__Record extracts__

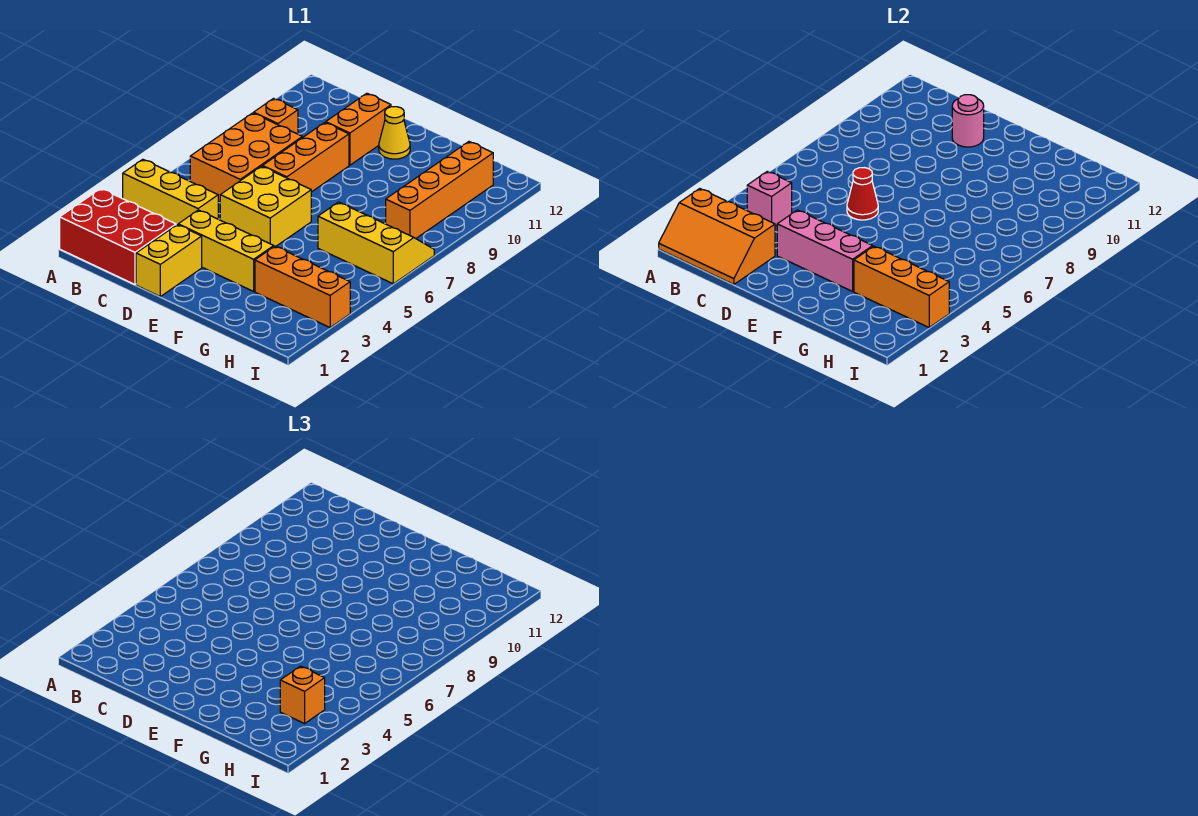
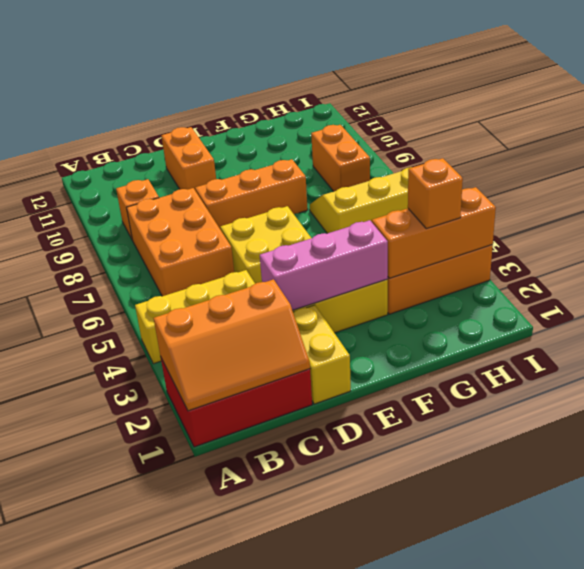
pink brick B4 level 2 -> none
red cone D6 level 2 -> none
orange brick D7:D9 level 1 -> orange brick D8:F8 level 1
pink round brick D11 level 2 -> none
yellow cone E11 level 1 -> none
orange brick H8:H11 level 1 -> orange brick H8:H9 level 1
---
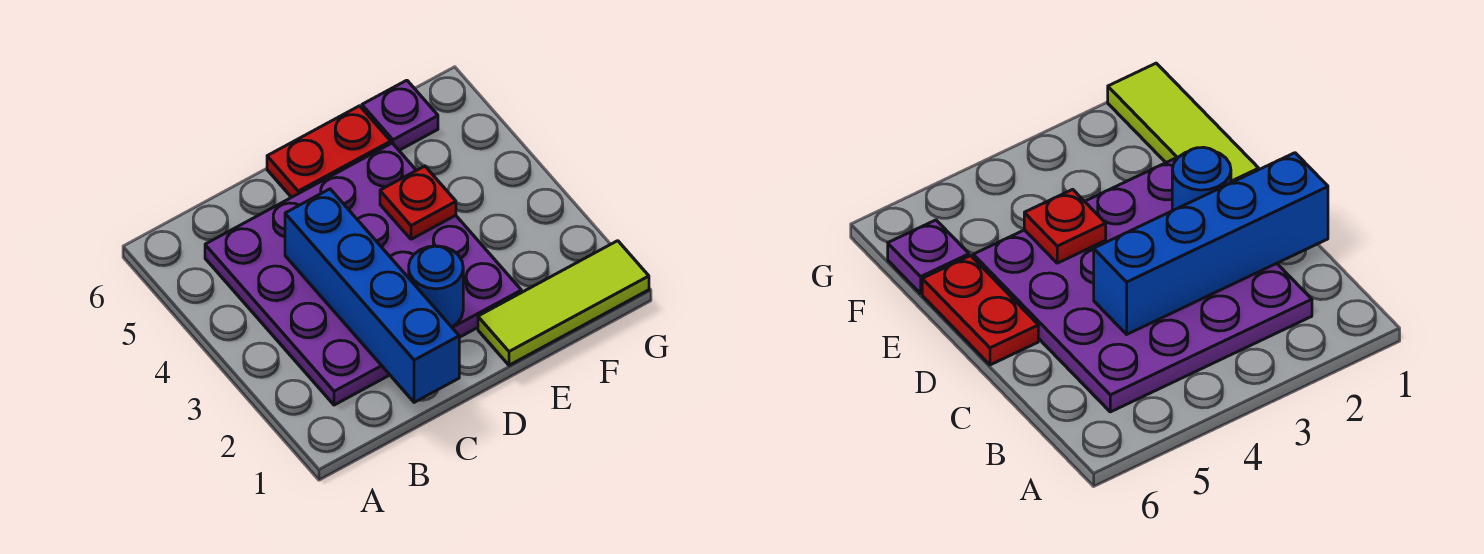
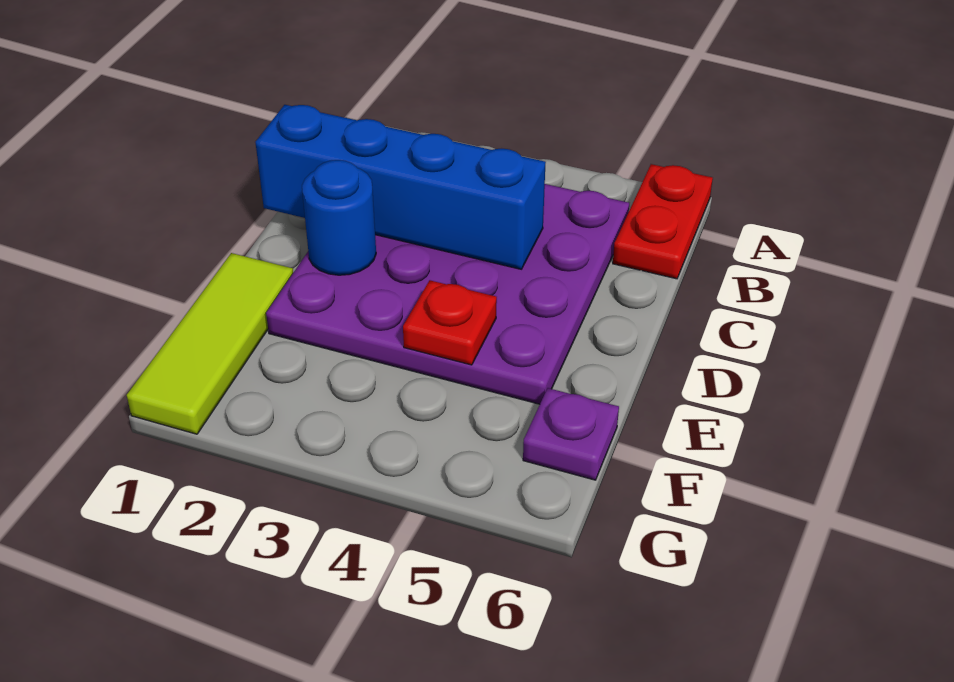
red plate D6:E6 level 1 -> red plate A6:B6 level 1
...
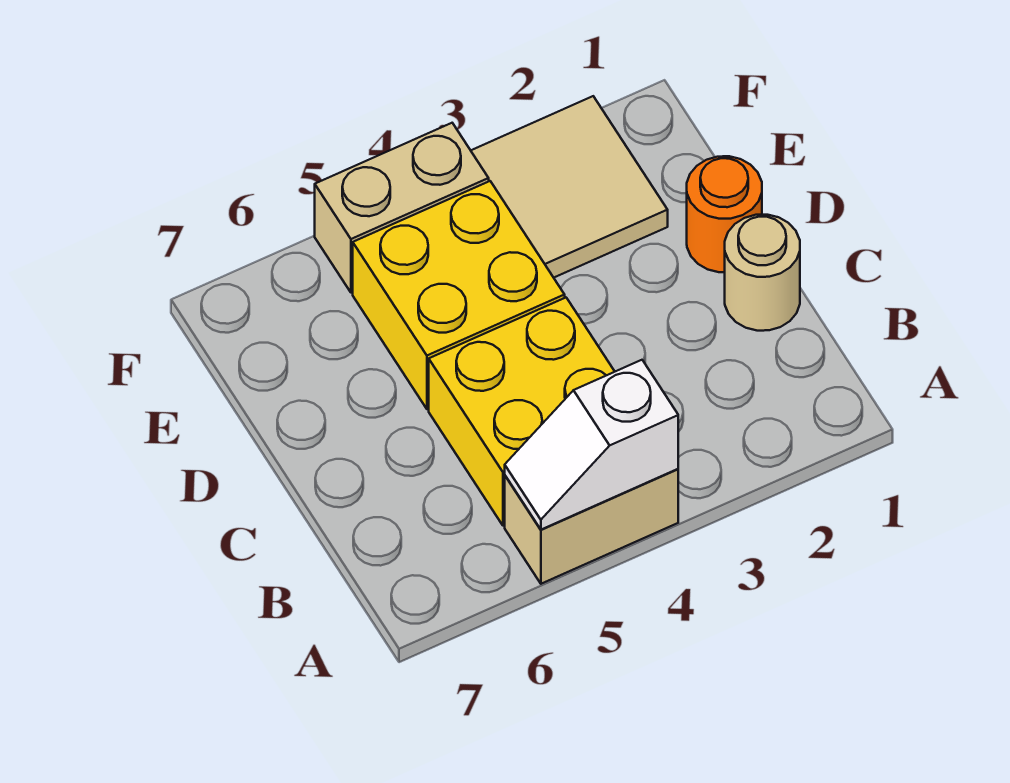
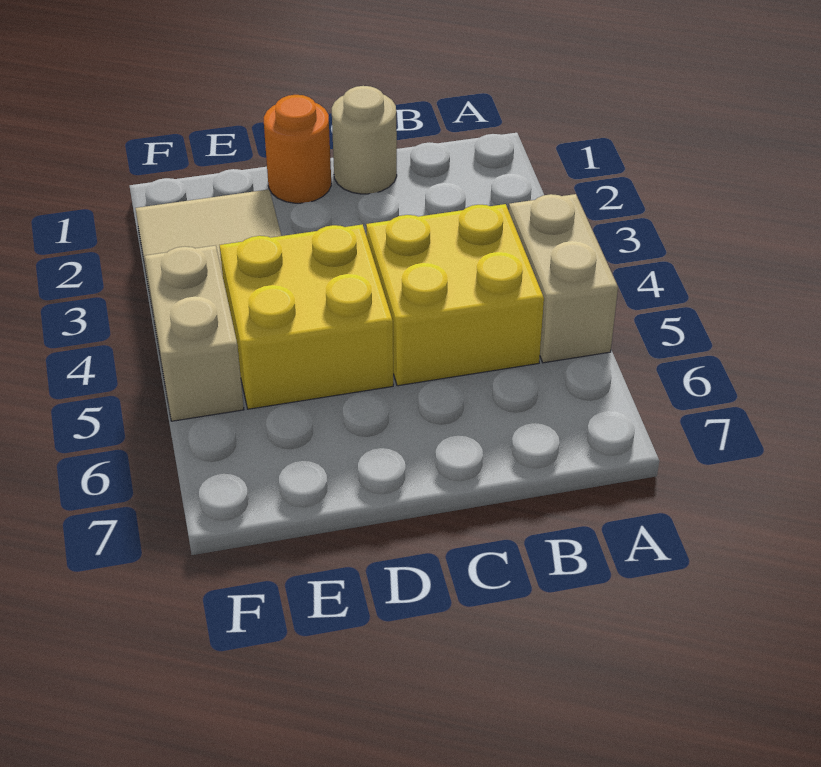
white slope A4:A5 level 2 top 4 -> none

__Task requirements__
Everything above from the line containing "pink brick B4 level 2 -> none" down to the line containing "orange brick H8:H11" should be copied exactly, both end lines included, and nothing else.

__Written solution__
pink brick B4 level 2 -> none
red cone D6 level 2 -> none
orange brick D7:D9 level 1 -> orange brick D8:F8 level 1
pink round brick D11 level 2 -> none
yellow cone E11 level 1 -> none
orange brick H8:H11 level 1 -> orange brick H8:H9 level 1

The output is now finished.